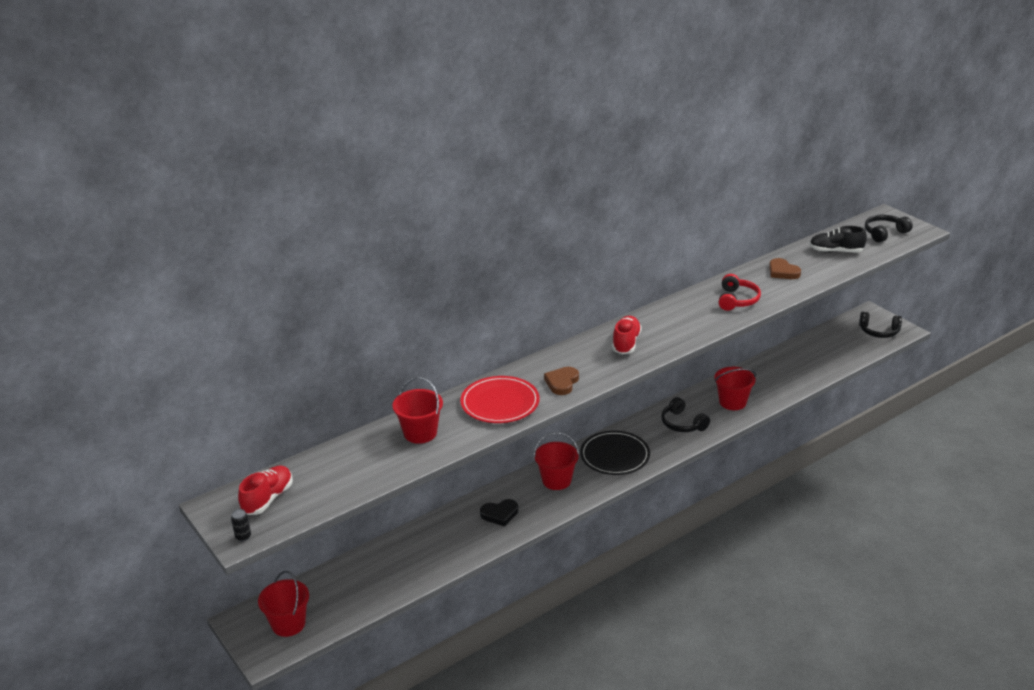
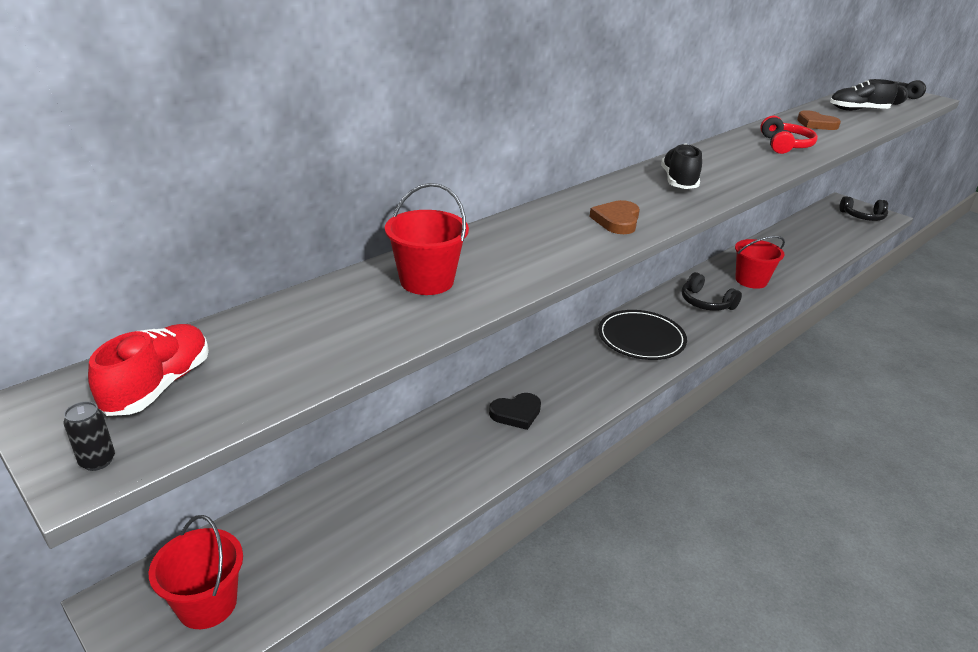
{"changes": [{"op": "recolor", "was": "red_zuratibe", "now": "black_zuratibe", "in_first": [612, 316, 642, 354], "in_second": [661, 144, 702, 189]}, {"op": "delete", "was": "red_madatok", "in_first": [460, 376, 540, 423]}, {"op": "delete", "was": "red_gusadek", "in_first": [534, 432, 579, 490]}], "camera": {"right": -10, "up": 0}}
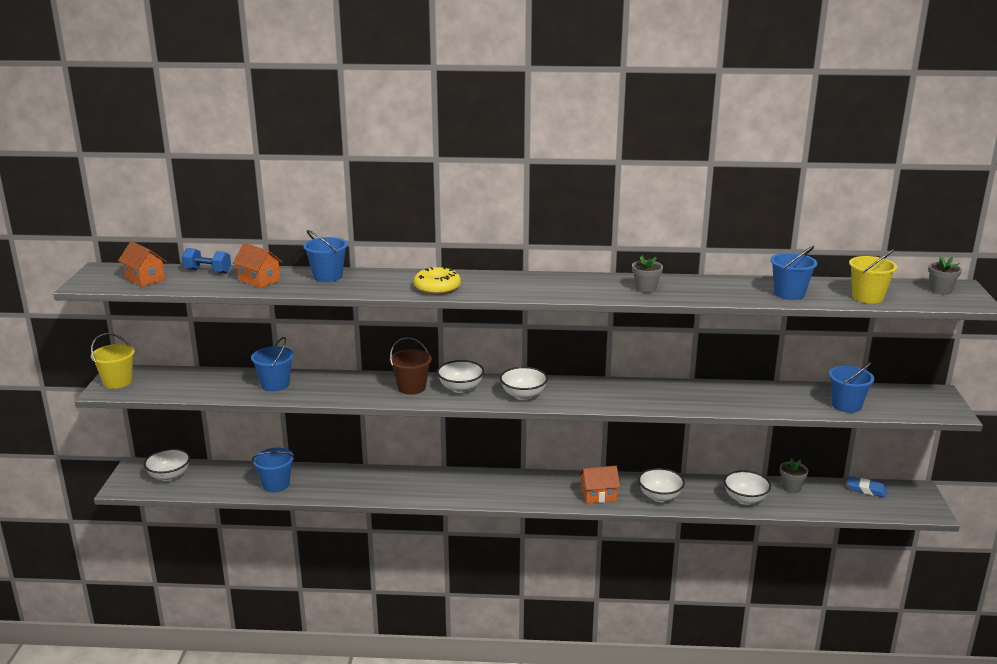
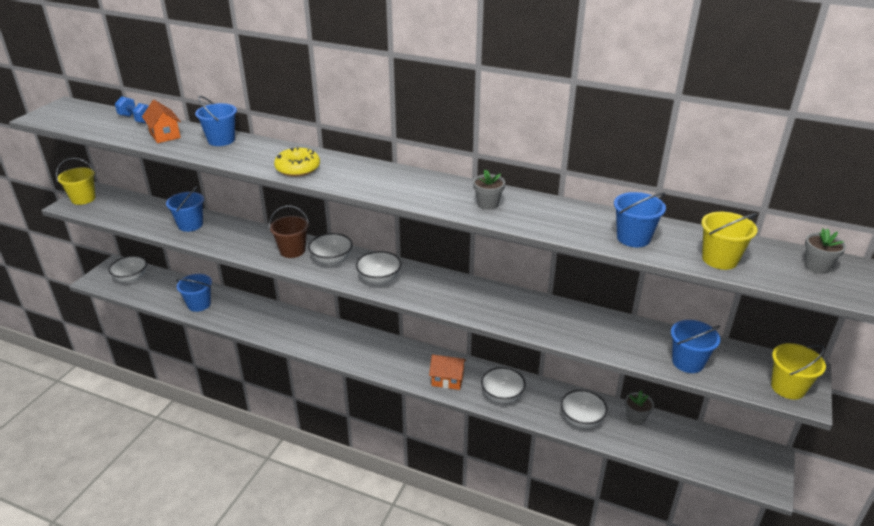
{"changes": [{"op": "insert", "now": "yellow_gusadek", "in_second": [771, 343, 826, 400]}, {"op": "delete", "was": "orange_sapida", "in_first": [118, 241, 167, 287]}, {"op": "delete", "was": "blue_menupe", "in_first": [847, 476, 887, 497]}], "camera": {"right": 20, "up": 10}}
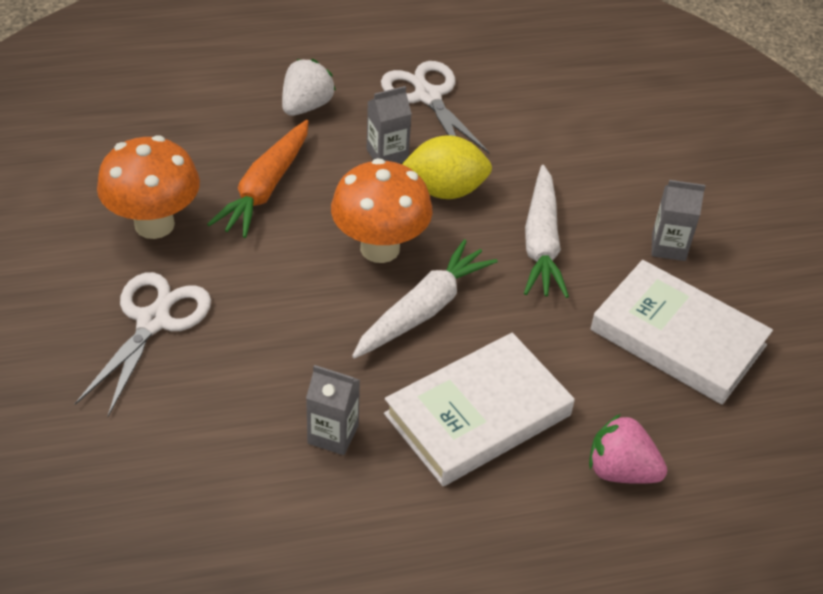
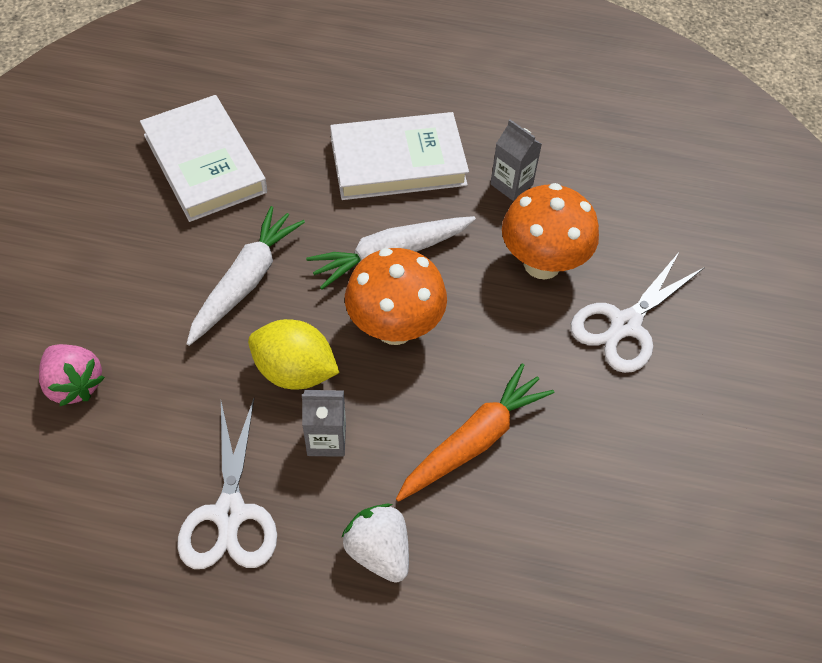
{"changes": [{"op": "move", "was": "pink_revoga", "in_first": [589, 414, 667, 484], "in_second": [39, 344, 105, 406]}, {"op": "rotate", "was": "white_revoga", "in_first": [282, 59, 336, 116], "in_second": [341, 504, 409, 583], "clockwise": 90}, {"op": "move", "was": "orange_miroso", "in_first": [97, 135, 200, 239], "in_second": [502, 183, 599, 279]}, {"op": "delete", "was": "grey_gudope", "in_first": [652, 180, 706, 261]}], "camera": {"right": -155, "up": 10}}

• [BRIEF]
Set down the whole listing exactly as given, except for the pictures.

• [WRITTEN RESPONSE]
{"changes": [{"op": "recolor", "was": "red_zuratibe", "now": "black_zuratibe", "in_first": [612, 316, 642, 354], "in_second": [661, 144, 702, 189]}, {"op": "delete", "was": "red_madatok", "in_first": [460, 376, 540, 423]}, {"op": "delete", "was": "red_gusadek", "in_first": [534, 432, 579, 490]}], "camera": {"right": -10, "up": 0}}
{"changes": [{"op": "insert", "now": "yellow_gusadek", "in_second": [771, 343, 826, 400]}, {"op": "delete", "was": "orange_sapida", "in_first": [118, 241, 167, 287]}, {"op": "delete", "was": "blue_menupe", "in_first": [847, 476, 887, 497]}], "camera": {"right": 20, "up": 10}}
{"changes": [{"op": "move", "was": "pink_revoga", "in_first": [589, 414, 667, 484], "in_second": [39, 344, 105, 406]}, {"op": "rotate", "was": "white_revoga", "in_first": [282, 59, 336, 116], "in_second": [341, 504, 409, 583], "clockwise": 90}, {"op": "move", "was": "orange_miroso", "in_first": [97, 135, 200, 239], "in_second": [502, 183, 599, 279]}, {"op": "delete", "was": "grey_gudope", "in_first": [652, 180, 706, 261]}], "camera": {"right": -155, "up": 10}}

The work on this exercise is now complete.